Extracted information Start Marker
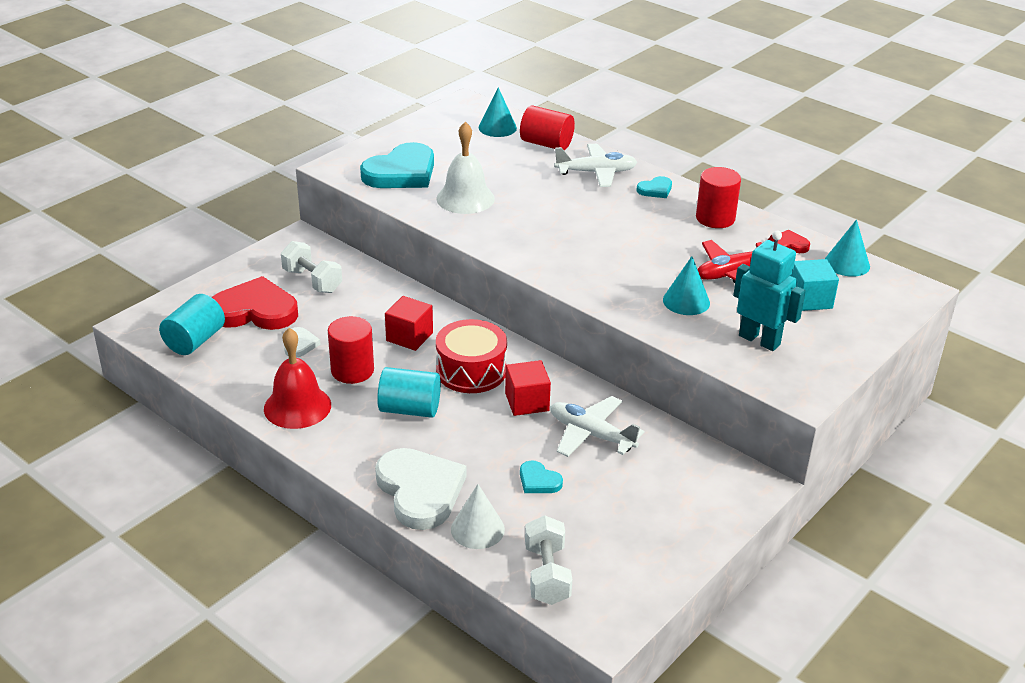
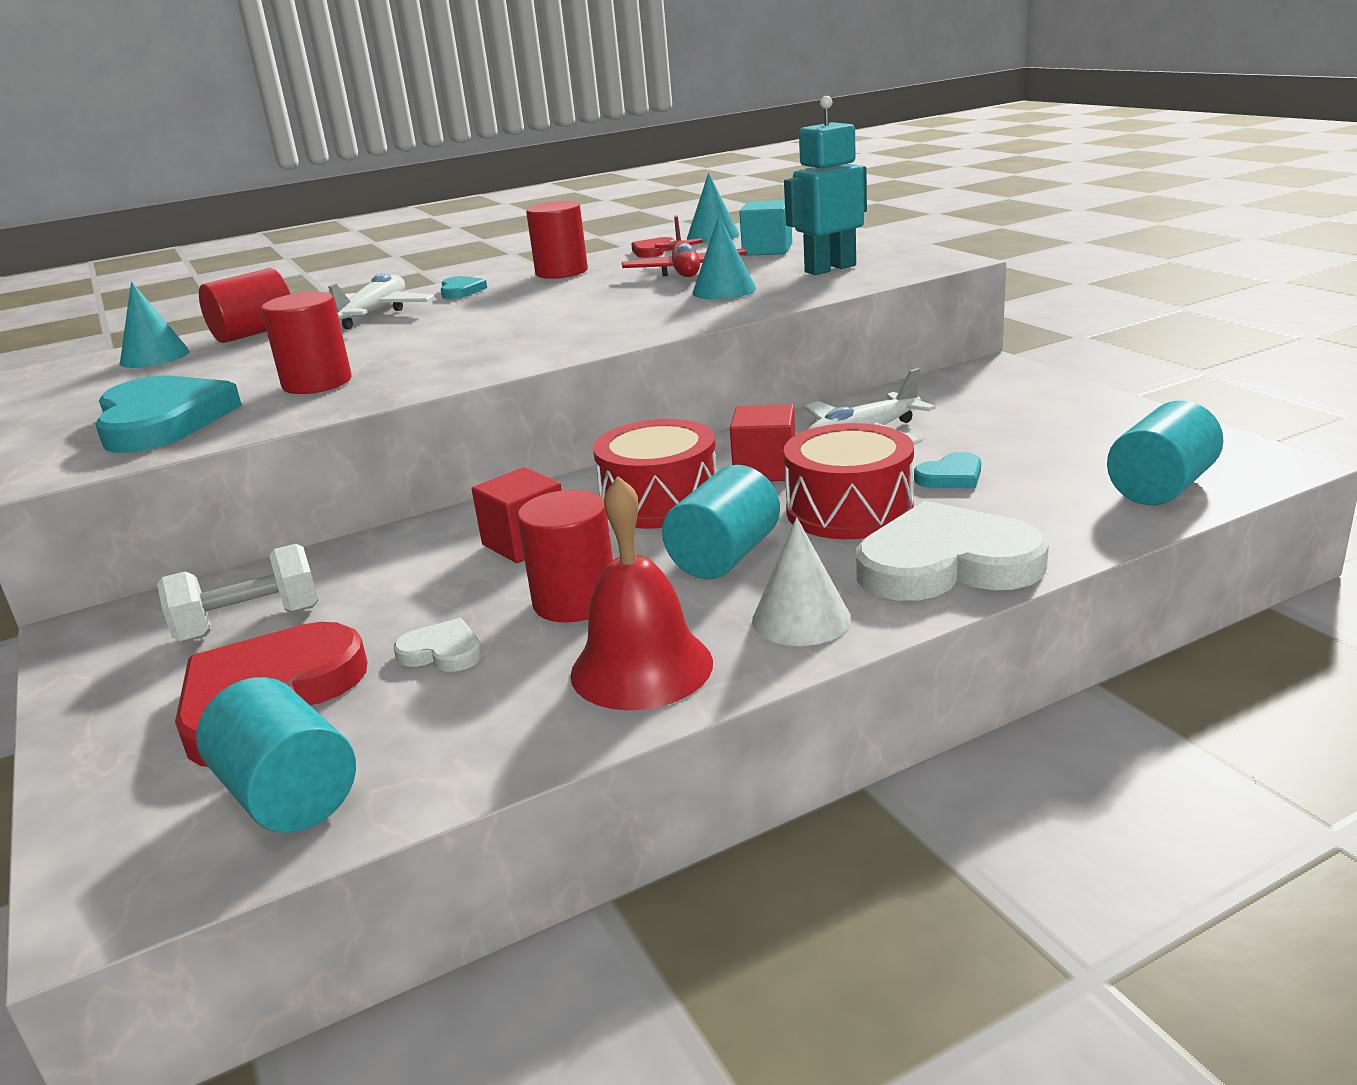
camera: 65 degrees left, 10 degrees down
(465, 198) = (317, 383): white bell -> red cylinder
(477, 529) = (1052, 526): white cone -> white cone (801, 619)
(478, 445) = (849, 510): none -> red drum
(547, 575) = (1161, 487): white dumbbell -> turquoise cylinder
Extracted information End Marker
Go through the material and select each line with the string "white" in it.

(465, 198) = (317, 383): white bell -> red cylinder
(477, 529) = (1052, 526): white cone -> white cone (801, 619)
(547, 575) = (1161, 487): white dumbbell -> turquoise cylinder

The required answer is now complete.